[Object change listings]

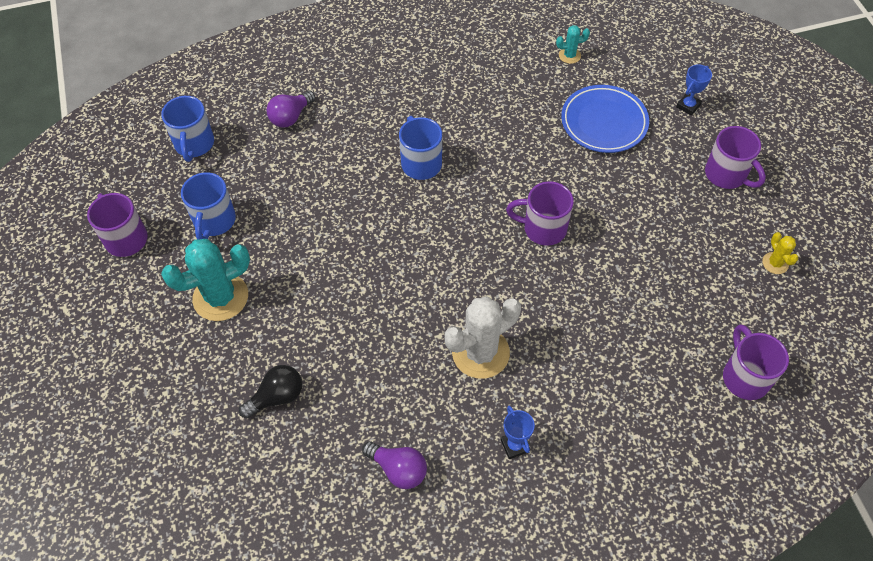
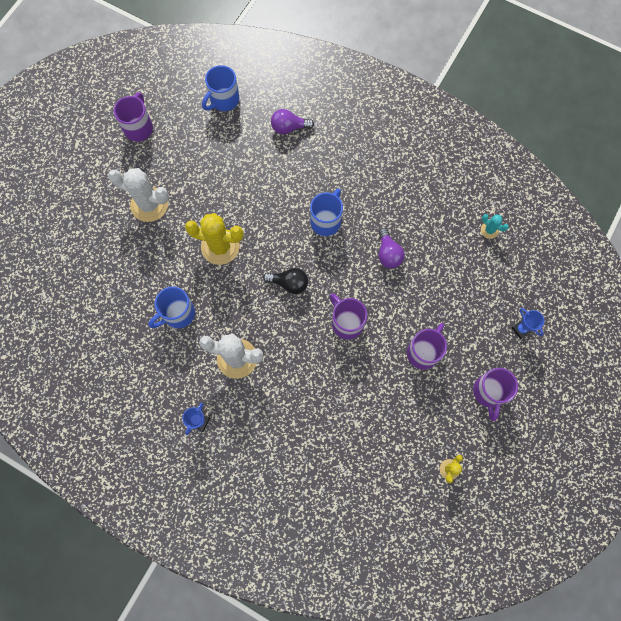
camera: 45 degrees right, 15 degrees up
(214, 221) = (188, 157): blue mug -> blue mug (178, 314)
(220, 297) = (149, 204): turquoise cactus -> white cactus
(277, 397) = (121, 284): black light bulb -> black light bulb (289, 283)
(343, 271) = (220, 247): none -> yellow cactus
(398, 469) = (136, 377): purple light bulb -> purple light bulb (388, 254)
(604, 122) = (457, 292): blue plate -> none
(688, 106) = (521, 329): blue trophy -> blue trophy turned 60 degrees clockwise
(745, 377) = (353, 509): purple mug -> purple mug (423, 352)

Exercise description -> Leaving out every picture, repeat exactly the lines of the records from the start through the line that has "(688, 106) = (521, 329): blue".

Output for this exercise ->
camera: 45 degrees right, 15 degrees up
(214, 221) = (188, 157): blue mug -> blue mug (178, 314)
(220, 297) = (149, 204): turquoise cactus -> white cactus
(277, 397) = (121, 284): black light bulb -> black light bulb (289, 283)
(343, 271) = (220, 247): none -> yellow cactus
(398, 469) = (136, 377): purple light bulb -> purple light bulb (388, 254)
(604, 122) = (457, 292): blue plate -> none
(688, 106) = (521, 329): blue trophy -> blue trophy turned 60 degrees clockwise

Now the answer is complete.